Scene image comparisons
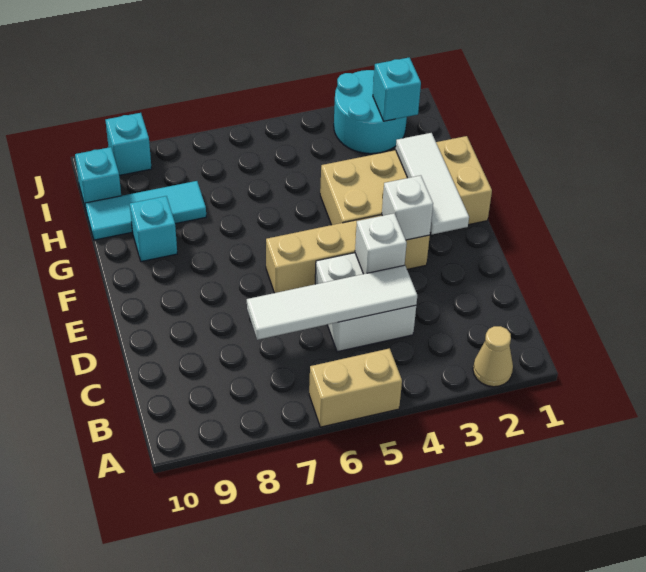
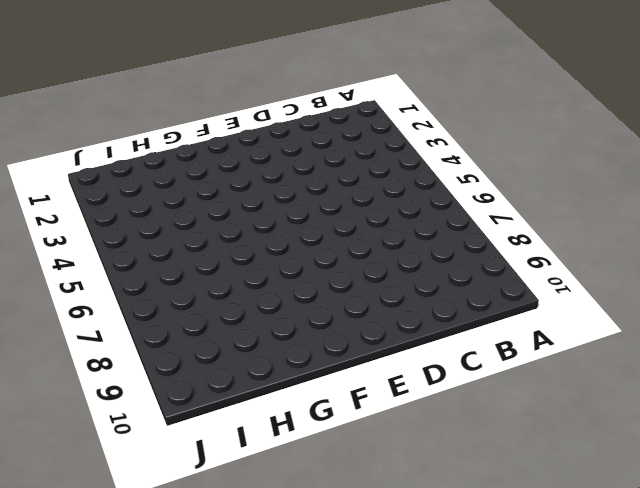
none -> tan cone A2 level 1
none -> tan brick A5:A6 level 1
none -> white brick C4:D5 level 1

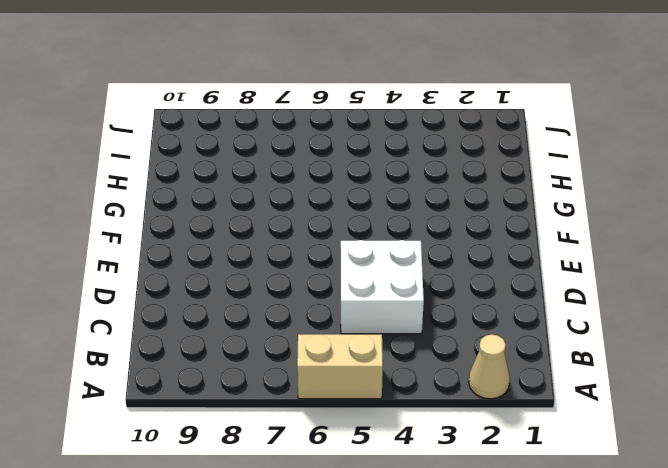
none -> tan brick E3:E6 level 1
none -> tan brick F1:G4 level 1
none -> cyan brick G9 level 1

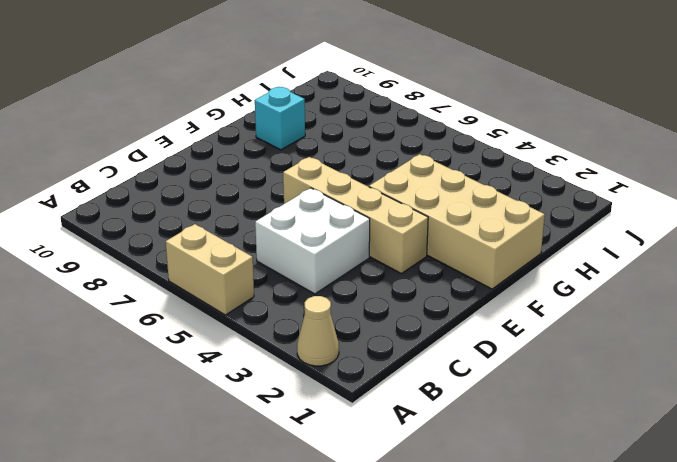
none -> cyan tile H8:H10 level 1
none -> cyan round brick I2:J3 level 1
none -> cyan brick I10 level 1

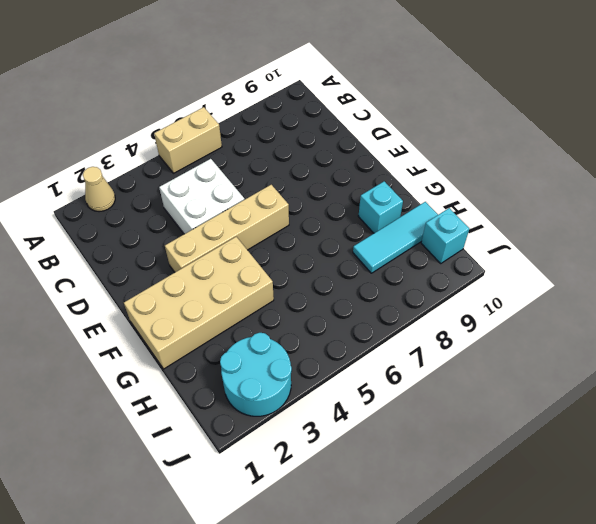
none -> cyan brick J9 level 1
none -> white tile C4:C7 level 2
none -> white brick D4 level 2

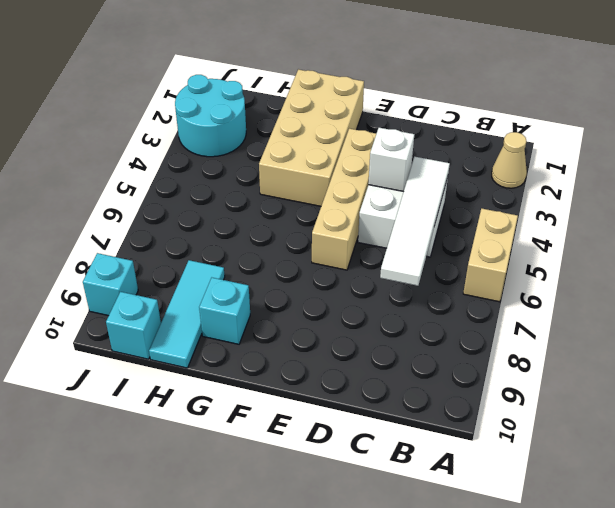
none -> white tile E2:G2 level 2
none -> white brick E3 level 2
none -> cyan brick I2 level 2

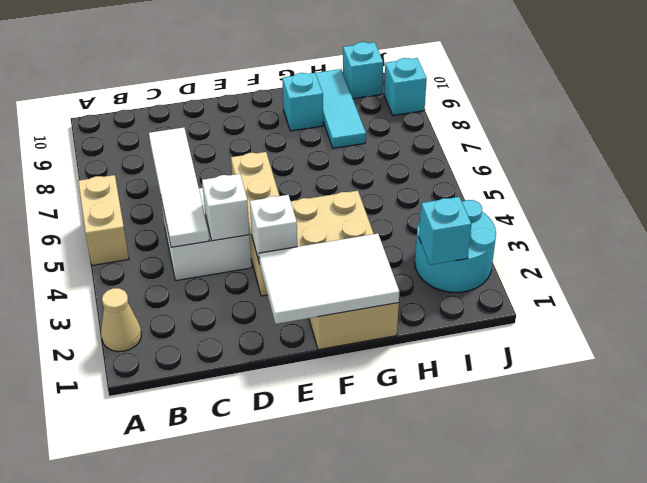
white tile E1:G2 level 2 -> white tile E2:G2 level 2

▶ **Instructions for the task**:
The copy should begin at the line containing "none -> tan brick E3:E6 level 1" and end at the last line of the data above; please restate those lines word for word without the pictures.

▶ **Exercise response**:
none -> tan brick E3:E6 level 1
none -> tan brick F1:G4 level 1
none -> cyan brick G9 level 1

none -> cyan tile H8:H10 level 1
none -> cyan round brick I2:J3 level 1
none -> cyan brick I10 level 1

none -> cyan brick J9 level 1
none -> white tile C4:C7 level 2
none -> white brick D4 level 2

none -> white tile E2:G2 level 2
none -> white brick E3 level 2
none -> cyan brick I2 level 2

white tile E1:G2 level 2 -> white tile E2:G2 level 2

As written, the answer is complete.